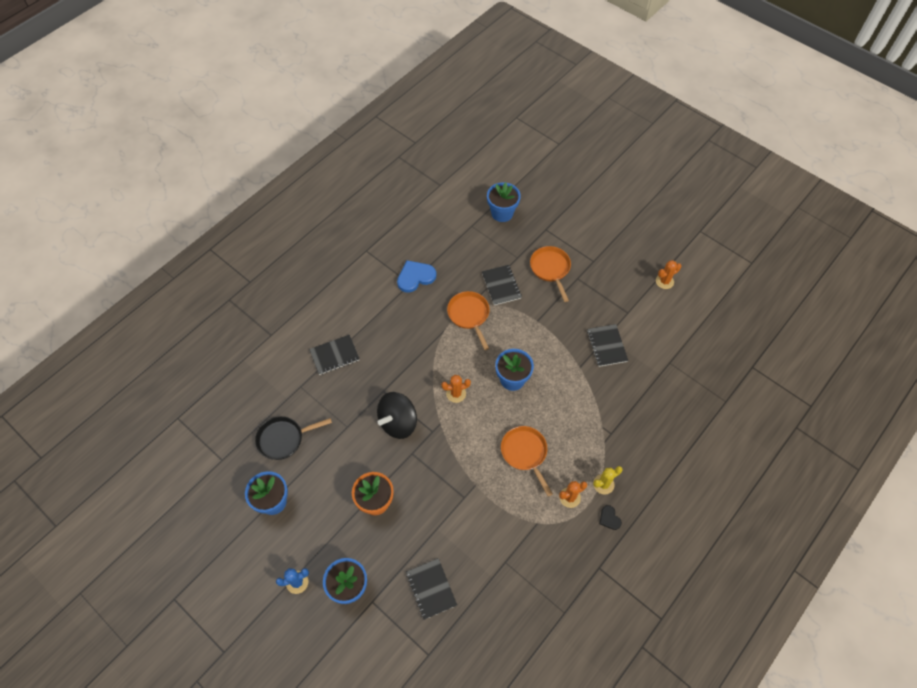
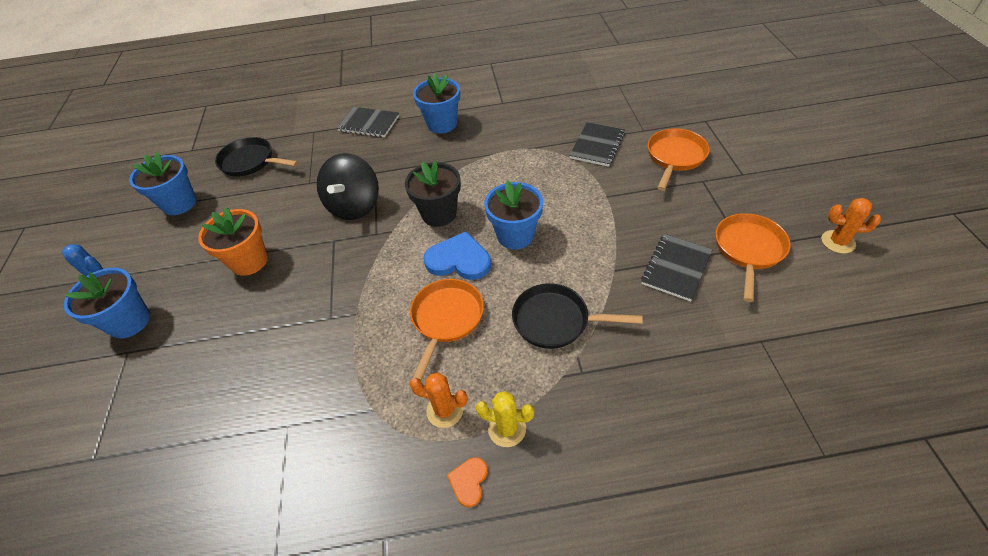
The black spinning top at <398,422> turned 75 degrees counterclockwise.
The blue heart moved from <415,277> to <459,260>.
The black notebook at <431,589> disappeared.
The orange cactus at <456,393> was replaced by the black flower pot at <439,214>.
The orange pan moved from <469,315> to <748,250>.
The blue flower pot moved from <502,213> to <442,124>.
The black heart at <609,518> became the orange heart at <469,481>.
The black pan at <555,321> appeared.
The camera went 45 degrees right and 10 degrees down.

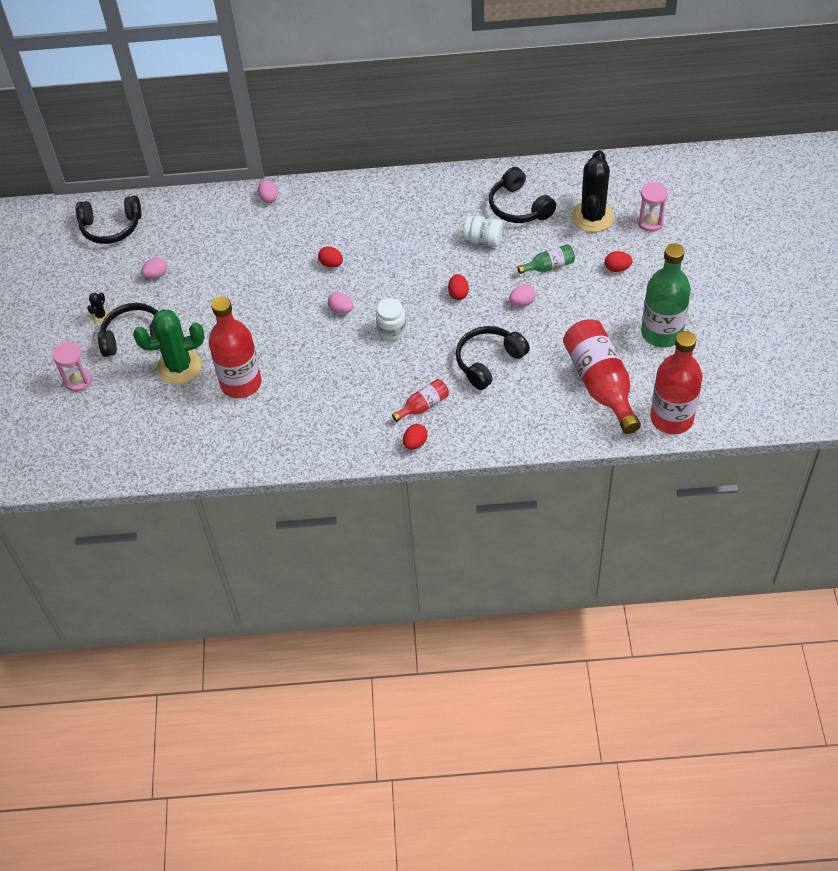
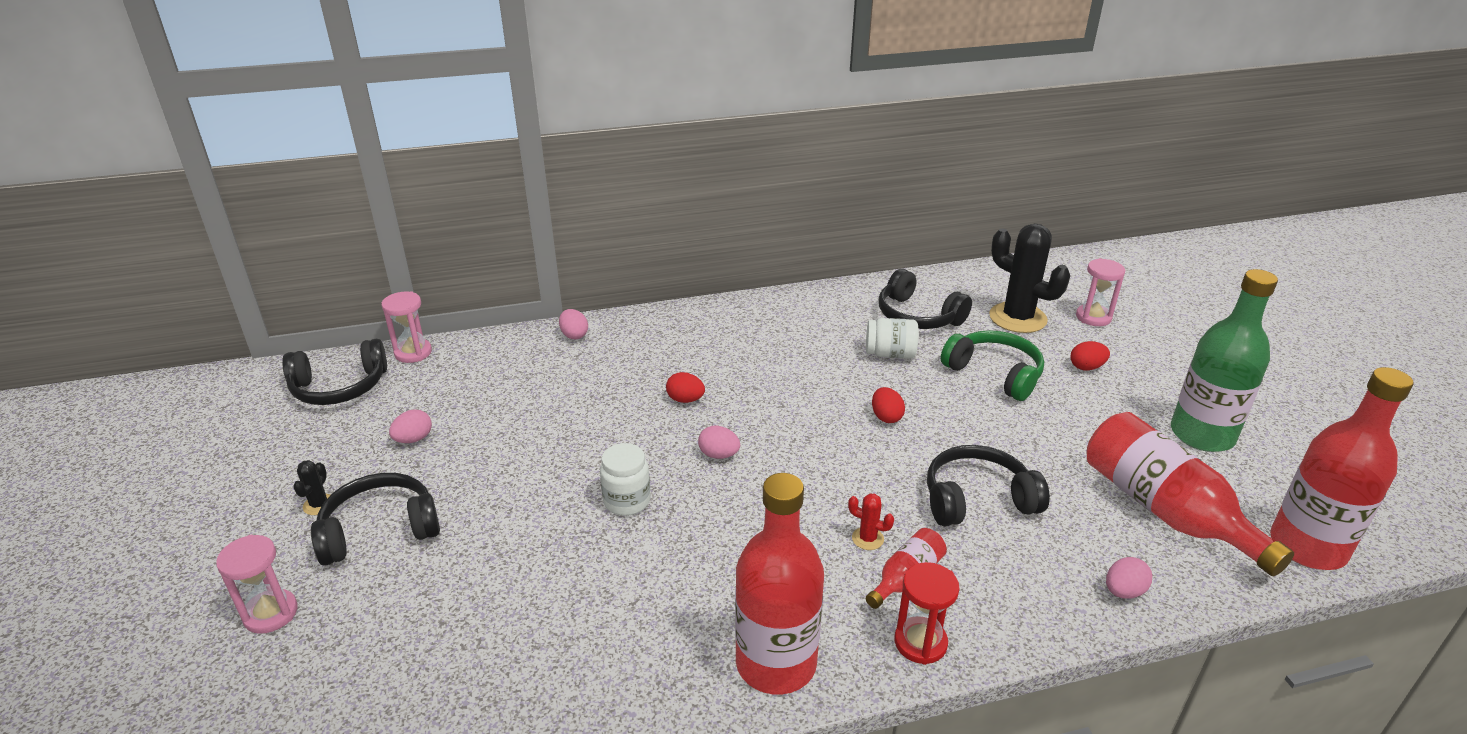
The green cactus at <179,367> disappeared.
The red bottle moved from <241,383> to <776,663>.
The white jar moved from <392,331> to <627,501>.
The red egg at <415,443> was replaced by the red hourglass at <920,642>.
The black headphones at <488,361> turned 45 degrees clockwise.
The pink egg moved from <522,302> to <1123,591>.
The green bottle at <549,266> was replaced by the green headphones at <994,374>.
The black cactus at <592,217> turned 45 degrees counterclockwise.
The pink hourglass at <413,353> appeared.
The red cactus at <867,539> appeared.
The camera went 15 degrees left and 20 degrees down.

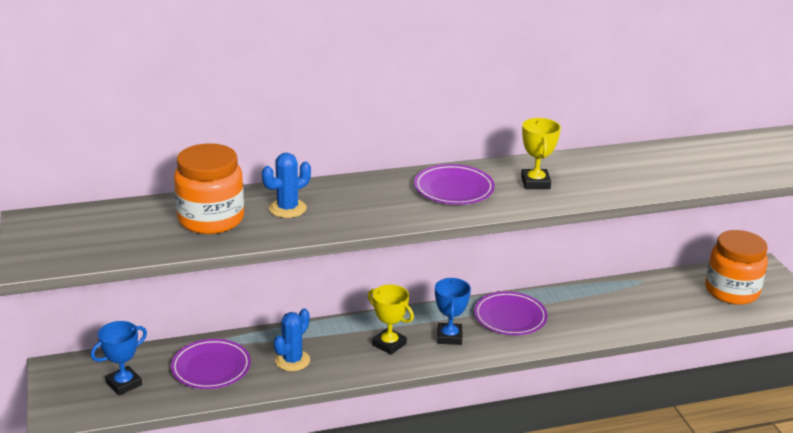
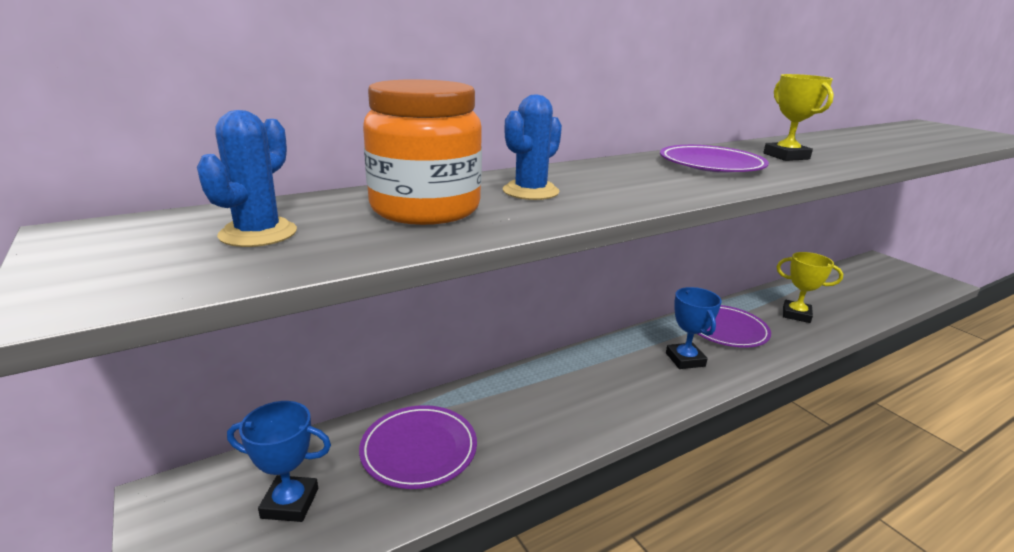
The blue trophy at <124,384> turned 60 degrees clockwise.
The blue cactus moved from <292,360> to <258,233>.
The yellow trophy moved from <389,344> to <796,314>.
The orange jar at <731,291> disappeared.
The camera went 15 degrees left and 5 degrees down.

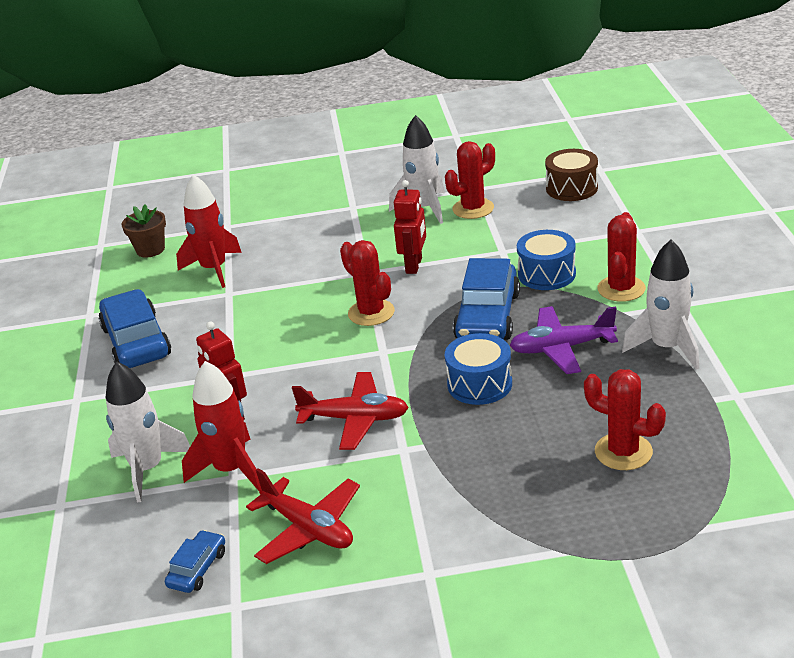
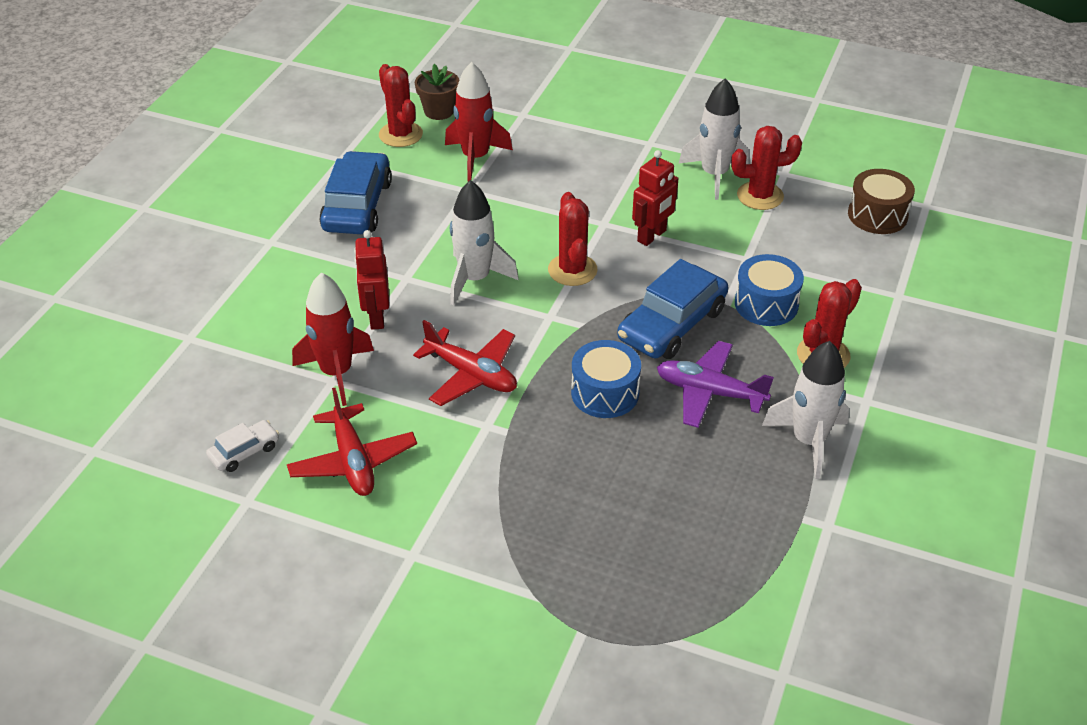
The white rocket moved from <148,469> to <475,279>.
The blue car at <197,569> became the white car at <244,452>.
The red cactus moved from <623,452> to <400,134>.
The camera went 25 degrees right and 10 degrees up.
* * * *
■ **Instructions for the task**
In the listing, count every line holding the word "flower"; answer with the count alone.

■ **Exercise solution**
2